The entries that follow must be written out exactly, without any of the pictures they contain.

== Data excerpts ==

#####

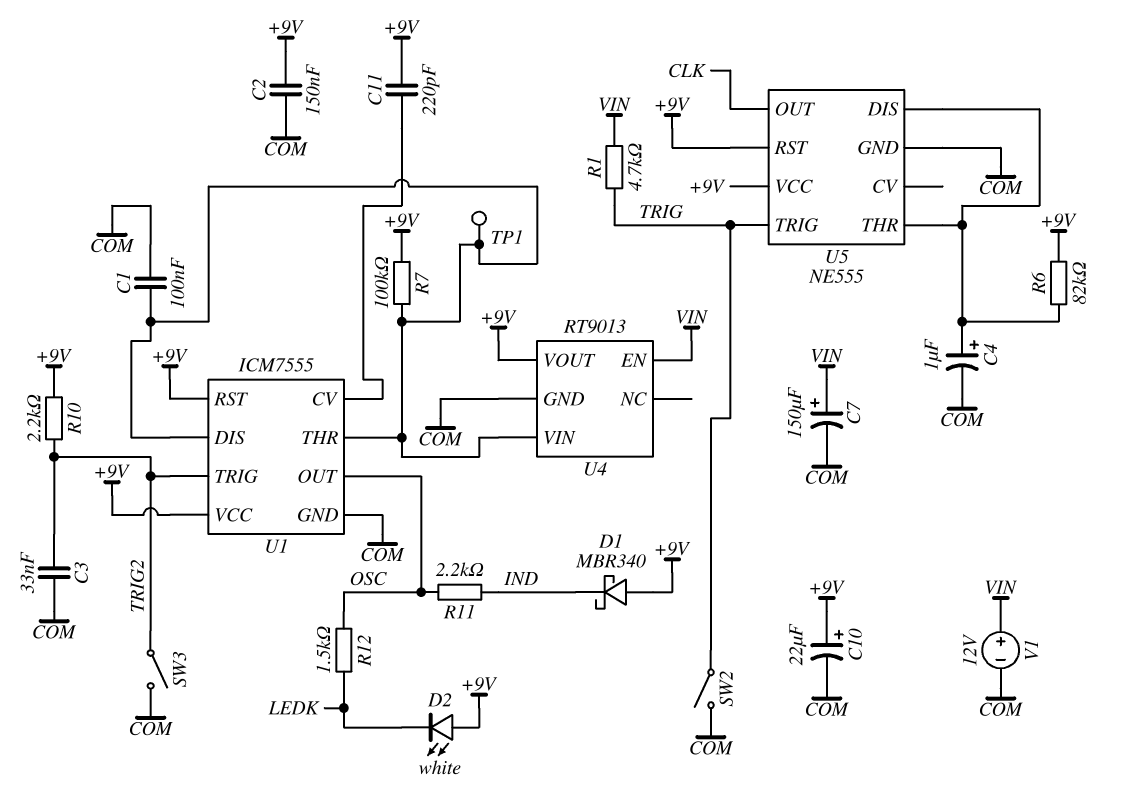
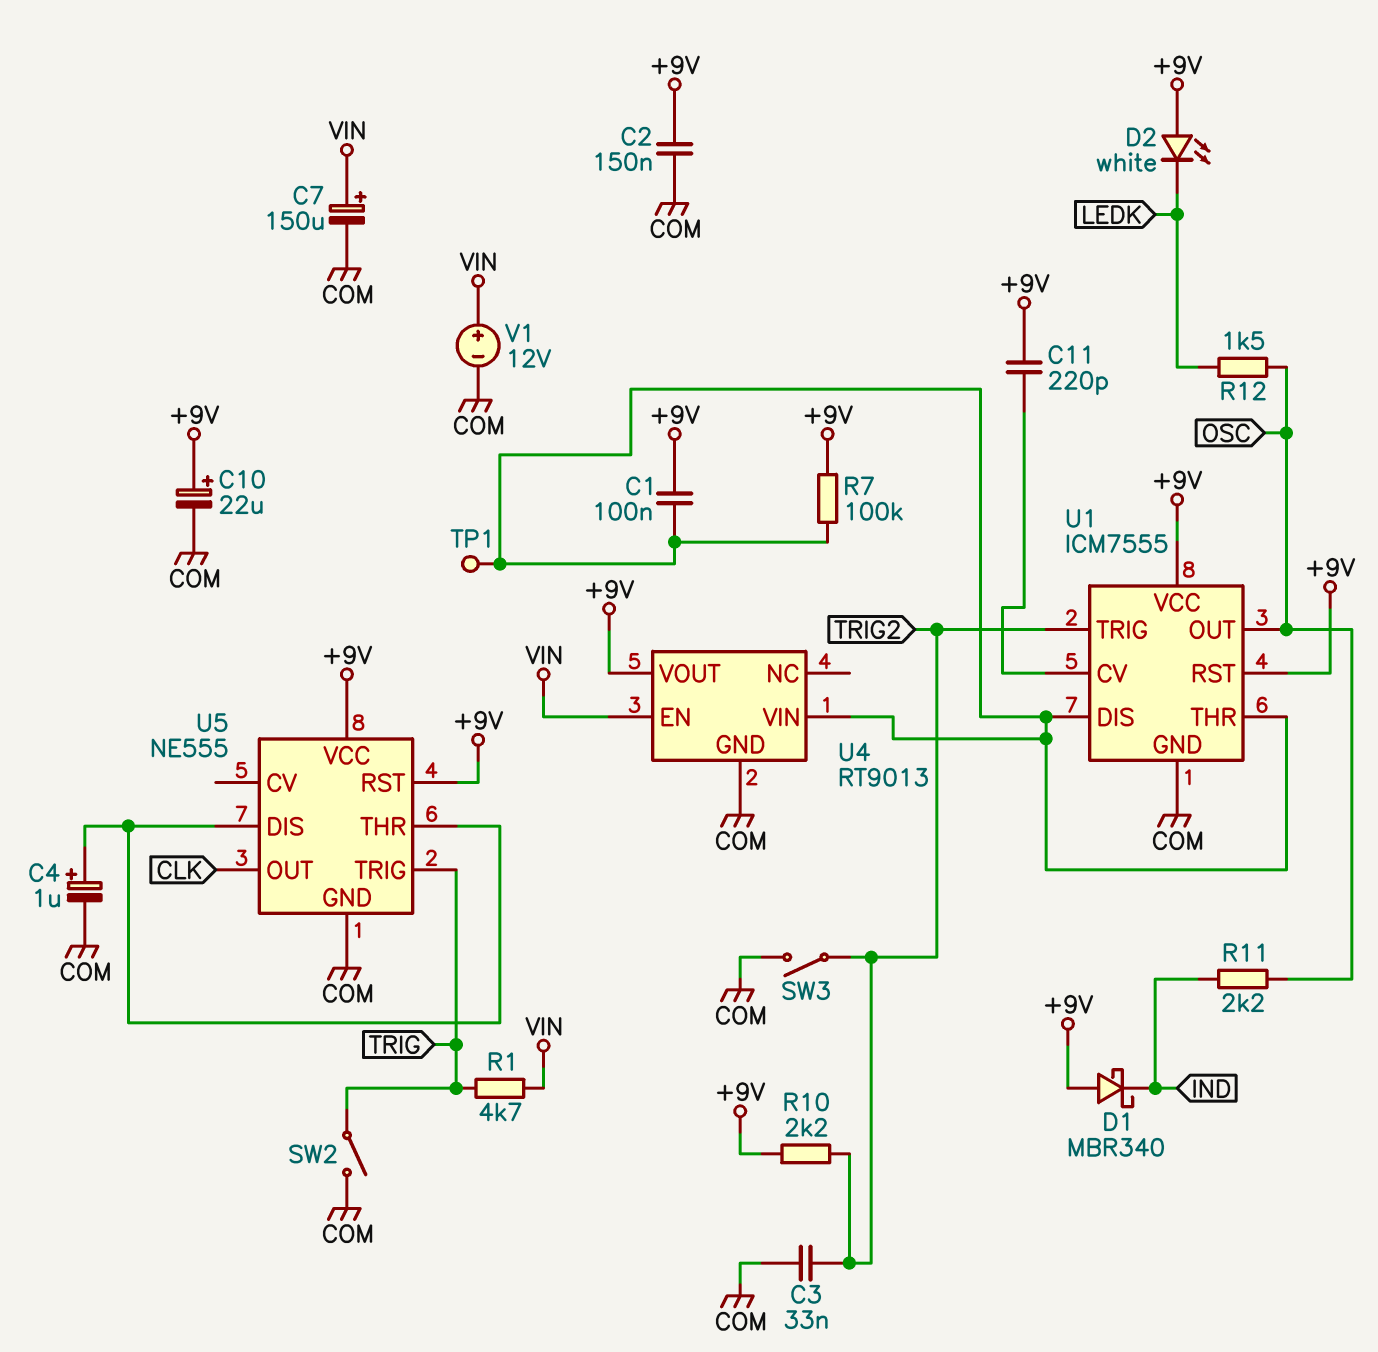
C1: 100nF (COM, U1/DIS) -> 100nF (+9V, U1/DIS)
R6: 82k (+9V, U5/DIS) -> none

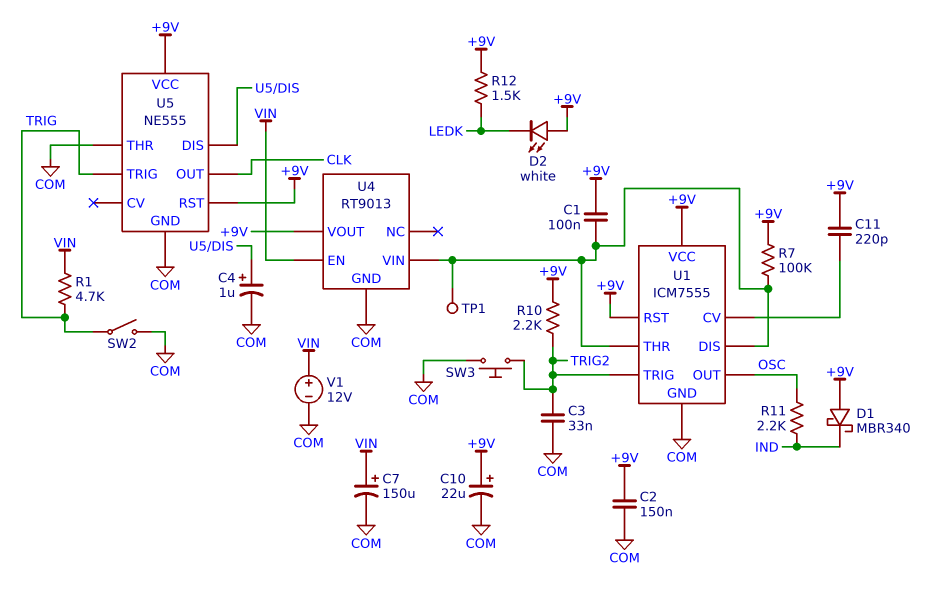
R12: 1.5k (LEDK, OSC) -> 1.5k (+9V, LEDK)
SW3: switch (COM, TRIG2) -> button (COM, TRIG2)
U5 pin THR: U5/DIS -> COM

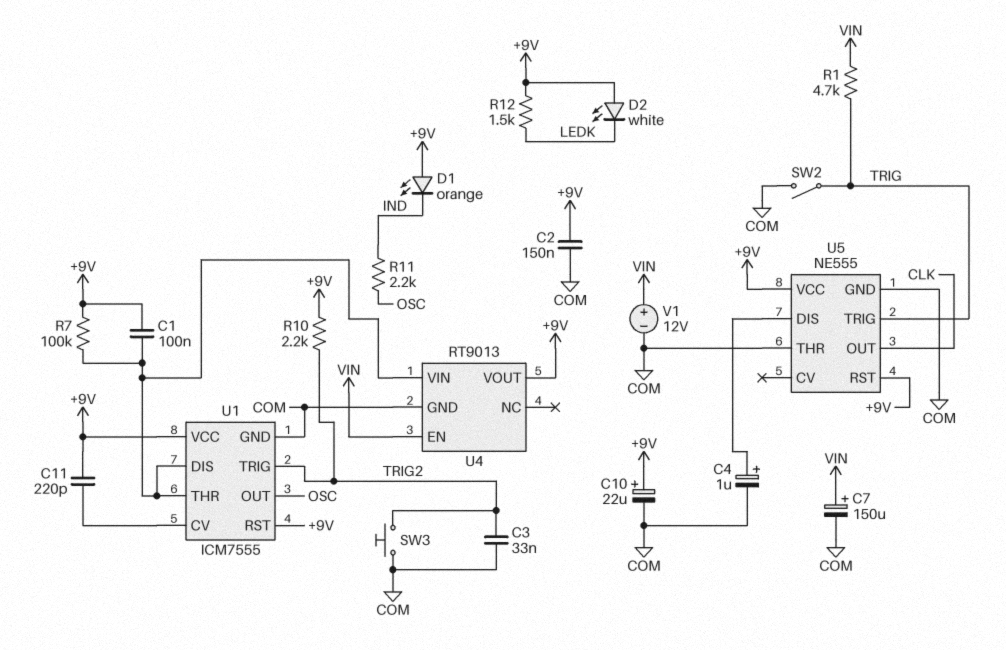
D1: schottky MBR340 (A +9V, K IND) -> LED orange (A +9V, K IND)
TP1: test point (U1/DIS) -> none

#####

== Written reply ==
C1: 100nF (COM, U1/DIS) -> 100nF (+9V, U1/DIS)
R6: 82k (+9V, U5/DIS) -> none

R12: 1.5k (LEDK, OSC) -> 1.5k (+9V, LEDK)
SW3: switch (COM, TRIG2) -> button (COM, TRIG2)
U5 pin THR: U5/DIS -> COM

D1: schottky MBR340 (A +9V, K IND) -> LED orange (A +9V, K IND)
TP1: test point (U1/DIS) -> none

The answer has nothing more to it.